◆ Given task
Reproduce the rows below word for word, from the first line through the last, leaving out the pictures.

◆ Given entries
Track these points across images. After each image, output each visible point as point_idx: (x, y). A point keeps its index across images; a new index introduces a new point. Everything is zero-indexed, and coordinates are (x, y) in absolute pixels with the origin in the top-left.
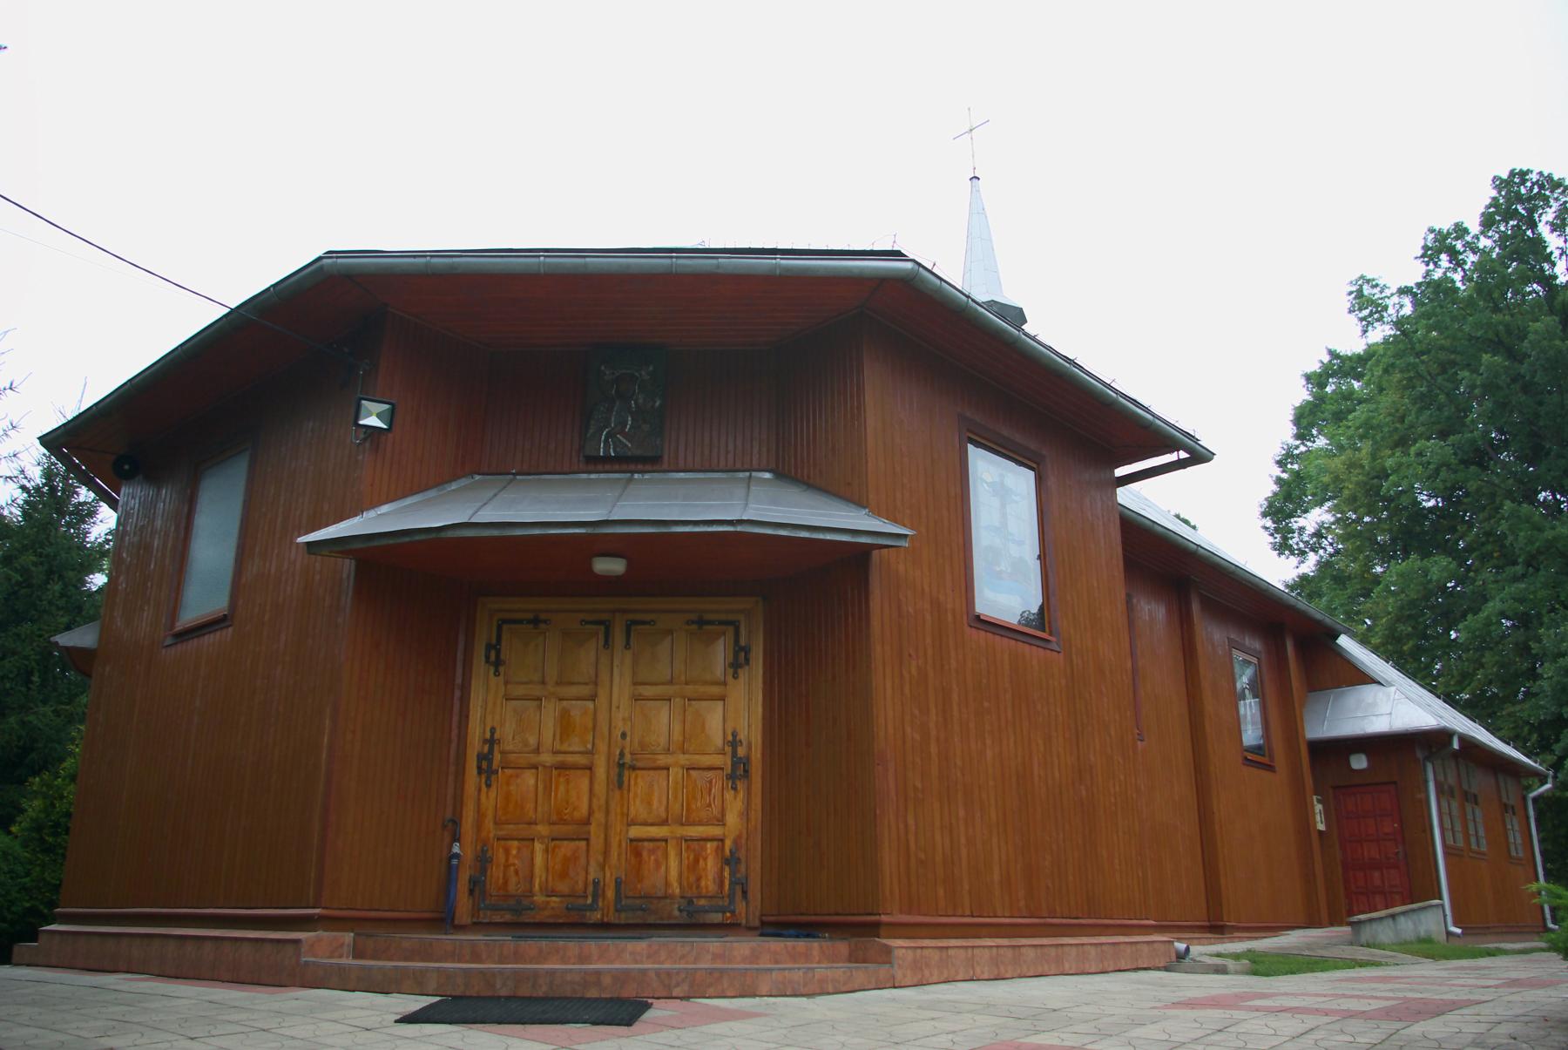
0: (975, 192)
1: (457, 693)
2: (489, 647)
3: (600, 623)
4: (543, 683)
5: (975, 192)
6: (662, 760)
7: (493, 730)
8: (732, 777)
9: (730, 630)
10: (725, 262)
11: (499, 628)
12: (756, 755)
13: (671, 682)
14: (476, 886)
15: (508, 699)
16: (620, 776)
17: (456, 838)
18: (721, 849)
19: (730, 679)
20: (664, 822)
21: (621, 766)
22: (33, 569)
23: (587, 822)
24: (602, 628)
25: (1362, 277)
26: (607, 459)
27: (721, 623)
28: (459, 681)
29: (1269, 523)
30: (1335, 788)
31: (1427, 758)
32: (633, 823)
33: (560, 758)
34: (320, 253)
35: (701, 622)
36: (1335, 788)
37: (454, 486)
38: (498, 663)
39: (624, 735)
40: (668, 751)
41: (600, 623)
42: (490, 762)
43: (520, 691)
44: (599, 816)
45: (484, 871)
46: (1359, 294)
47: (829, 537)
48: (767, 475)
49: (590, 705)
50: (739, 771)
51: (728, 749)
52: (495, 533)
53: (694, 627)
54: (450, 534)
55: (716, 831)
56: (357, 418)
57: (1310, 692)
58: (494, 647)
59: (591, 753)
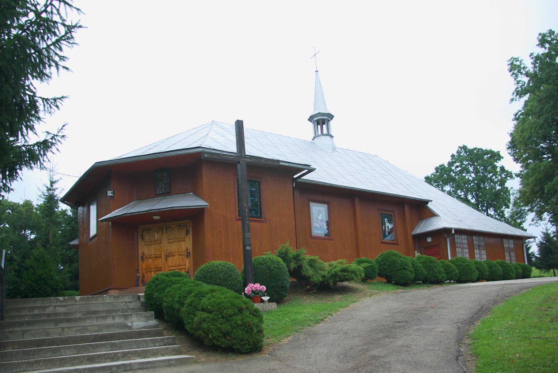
0: (317, 76)
1: (136, 245)
2: (141, 235)
3: (185, 225)
4: (151, 242)
5: (317, 76)
6: (174, 254)
7: (143, 252)
8: (187, 256)
9: (185, 227)
10: (166, 155)
11: (143, 231)
12: (191, 252)
13: (175, 239)
14: (143, 281)
15: (145, 245)
16: (166, 258)
17: (138, 273)
18: (185, 270)
19: (186, 237)
20: (175, 266)
21: (167, 256)
22: (75, 226)
23: (161, 268)
24: (161, 229)
25: (512, 58)
26: (160, 194)
27: (184, 226)
28: (136, 242)
29: (509, 151)
30: (424, 248)
31: (447, 237)
32: (169, 267)
33: (156, 256)
34: (94, 164)
35: (180, 226)
36: (424, 248)
37: (131, 204)
38: (143, 239)
39: (167, 250)
40: (175, 253)
41: (185, 225)
42: (143, 258)
43: (147, 243)
44: (163, 266)
45: (144, 278)
46: (512, 64)
47: (191, 208)
48: (192, 193)
49: (160, 245)
50: (188, 255)
51: (186, 251)
52: (130, 215)
53: (178, 227)
54: (123, 216)
55: (184, 267)
56: (107, 194)
57: (420, 220)
58: (142, 235)
59: (161, 254)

◆ Solution below
Track these points across images. After each image, output each visible point as point_idx: (x, y). A point keeps its index across images; a new index introduces a new point. Everything is zero-indexed, and coordinates are (x, y) in absolute pixels with the origin in the top-left.
0: (975, 192)
1: (457, 693)
2: (489, 647)
3: (600, 623)
4: (543, 683)
5: (975, 192)
6: (662, 760)
7: (493, 730)
8: (732, 777)
9: (730, 630)
10: (725, 262)
11: (499, 628)
12: (756, 755)
13: (671, 682)
14: (476, 886)
15: (508, 699)
16: (620, 776)
17: (456, 838)
18: (721, 849)
19: (730, 679)
20: (664, 822)
21: (621, 766)
22: (33, 569)
23: (587, 822)
24: (602, 628)
25: (1362, 277)
26: (607, 459)
27: (721, 623)
28: (459, 681)
29: (1269, 523)
30: (1335, 788)
31: (1427, 758)
32: (633, 823)
33: (560, 758)
34: (320, 253)
35: (701, 622)
36: (1335, 788)
37: (454, 486)
38: (498, 663)
39: (624, 735)
40: (668, 751)
41: (600, 623)
42: (490, 762)
43: (520, 691)
44: (599, 816)
45: (484, 871)
46: (1359, 294)
47: (829, 537)
48: (767, 475)
49: (590, 705)
50: (739, 771)
51: (728, 749)
52: (495, 533)
53: (694, 627)
54: (450, 534)
55: (716, 831)
56: (357, 418)
57: (1310, 692)
58: (494, 647)
59: (591, 753)
0: (317, 76)
1: (136, 245)
2: (141, 235)
3: (185, 225)
4: (151, 242)
5: (317, 76)
6: (174, 254)
7: (143, 252)
8: (187, 256)
9: (185, 227)
10: (166, 155)
11: (143, 231)
12: (191, 252)
13: (175, 239)
14: (143, 281)
15: (145, 245)
16: (166, 258)
17: (138, 273)
18: (185, 270)
19: (186, 237)
20: (175, 266)
21: (167, 256)
22: (75, 226)
23: (161, 268)
24: (161, 229)
25: (512, 58)
26: (160, 194)
27: (184, 226)
28: (136, 242)
29: (509, 151)
30: (424, 248)
31: (447, 237)
32: (169, 267)
33: (156, 256)
34: (94, 164)
35: (180, 226)
36: (424, 248)
37: (131, 204)
38: (143, 239)
39: (167, 250)
40: (175, 253)
41: (185, 225)
42: (143, 258)
43: (147, 243)
44: (163, 266)
45: (144, 278)
46: (512, 64)
47: (191, 208)
48: (192, 193)
49: (160, 245)
50: (188, 255)
51: (186, 251)
52: (130, 215)
53: (178, 227)
54: (123, 216)
55: (184, 267)
56: (107, 194)
57: (420, 220)
58: (142, 235)
59: (161, 254)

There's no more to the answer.